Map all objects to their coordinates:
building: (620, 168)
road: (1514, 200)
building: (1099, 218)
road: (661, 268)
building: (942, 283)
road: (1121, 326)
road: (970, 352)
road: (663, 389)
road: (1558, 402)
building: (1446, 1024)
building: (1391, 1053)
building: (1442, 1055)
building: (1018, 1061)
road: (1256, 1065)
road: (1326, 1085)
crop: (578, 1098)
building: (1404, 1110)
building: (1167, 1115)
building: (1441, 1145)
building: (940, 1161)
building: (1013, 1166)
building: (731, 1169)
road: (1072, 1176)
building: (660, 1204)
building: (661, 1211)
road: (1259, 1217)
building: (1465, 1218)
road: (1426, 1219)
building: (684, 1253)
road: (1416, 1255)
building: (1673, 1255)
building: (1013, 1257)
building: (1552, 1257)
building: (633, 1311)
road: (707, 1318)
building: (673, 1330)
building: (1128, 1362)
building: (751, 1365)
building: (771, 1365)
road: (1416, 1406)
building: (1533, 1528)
────────────────────────────────────────
The task: Print all the entries above. Keep each one exact.

Task output:
Map all objects to their coordinates:
building: (620, 168)
road: (1514, 200)
building: (1099, 218)
road: (661, 268)
building: (942, 283)
road: (1121, 326)
road: (970, 352)
road: (663, 389)
road: (1558, 402)
building: (1446, 1024)
building: (1391, 1053)
building: (1442, 1055)
building: (1018, 1061)
road: (1256, 1065)
road: (1326, 1085)
crop: (578, 1098)
building: (1404, 1110)
building: (1167, 1115)
building: (1441, 1145)
building: (940, 1161)
building: (1013, 1166)
building: (731, 1169)
road: (1072, 1176)
building: (660, 1204)
building: (661, 1211)
road: (1259, 1217)
building: (1465, 1218)
road: (1426, 1219)
building: (684, 1253)
road: (1416, 1255)
building: (1673, 1255)
building: (1013, 1257)
building: (1552, 1257)
building: (633, 1311)
road: (707, 1318)
building: (673, 1330)
building: (1128, 1362)
building: (751, 1365)
building: (771, 1365)
road: (1416, 1406)
building: (1533, 1528)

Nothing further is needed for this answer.